── Data supplied

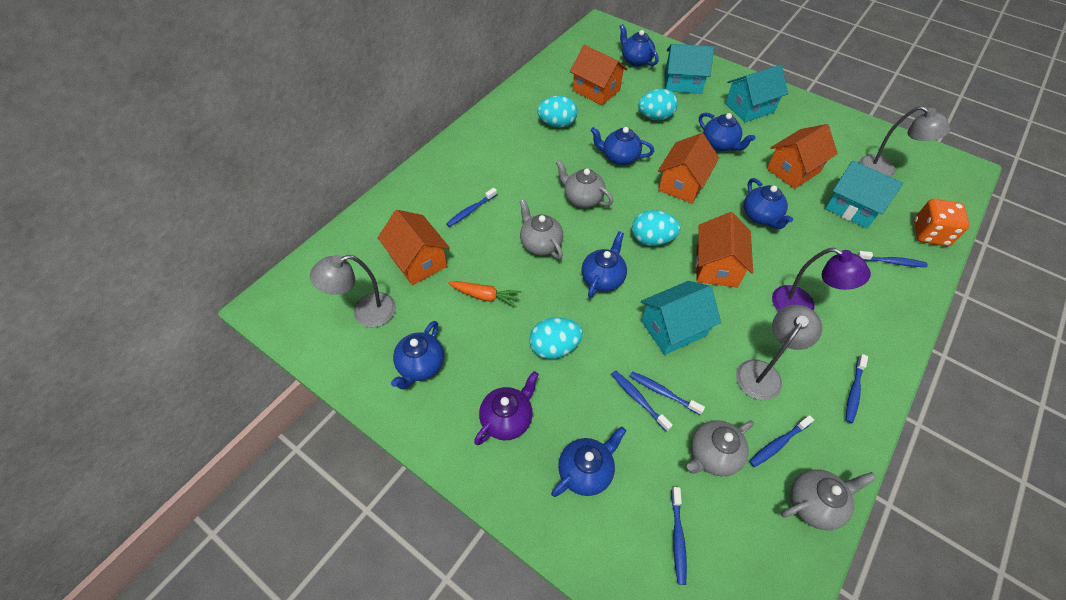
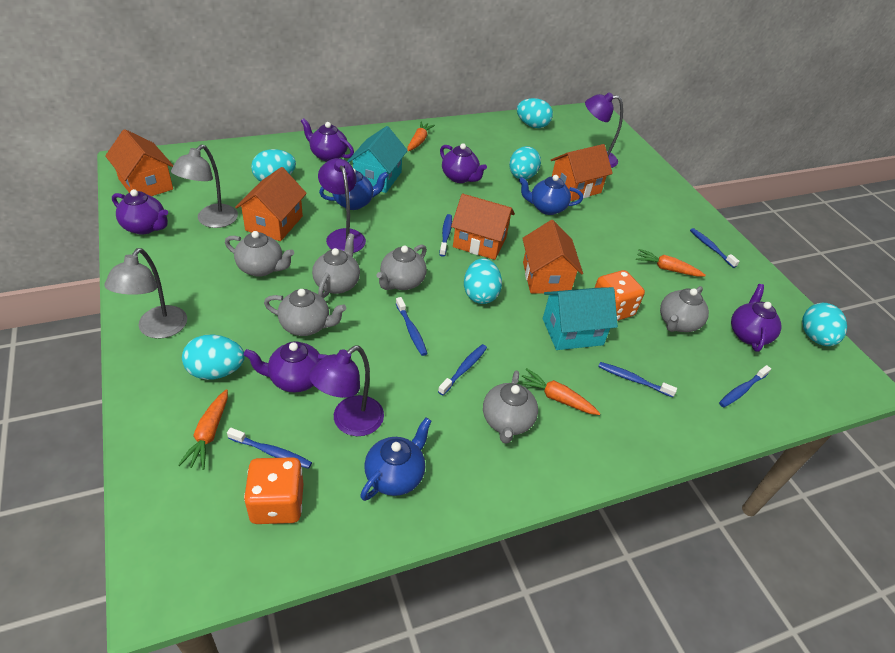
blue teapot: 7 -> 3
grey lamp: 3 -> 2
grey teapot: 4 -> 6
orange carrot: 1 -> 4
orange dice: 1 -> 2
purple lamp: 1 -> 3
purple teapot: 1 -> 5
turquoise egg: 4 -> 6
turquoise house: 4 -> 2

────

**Goal of the exercise:** Would you reproduce the records exactly as they stand, but without the pictures?

**Exercise solution:**
blue teapot: 7 -> 3
grey lamp: 3 -> 2
grey teapot: 4 -> 6
orange carrot: 1 -> 4
orange dice: 1 -> 2
purple lamp: 1 -> 3
purple teapot: 1 -> 5
turquoise egg: 4 -> 6
turquoise house: 4 -> 2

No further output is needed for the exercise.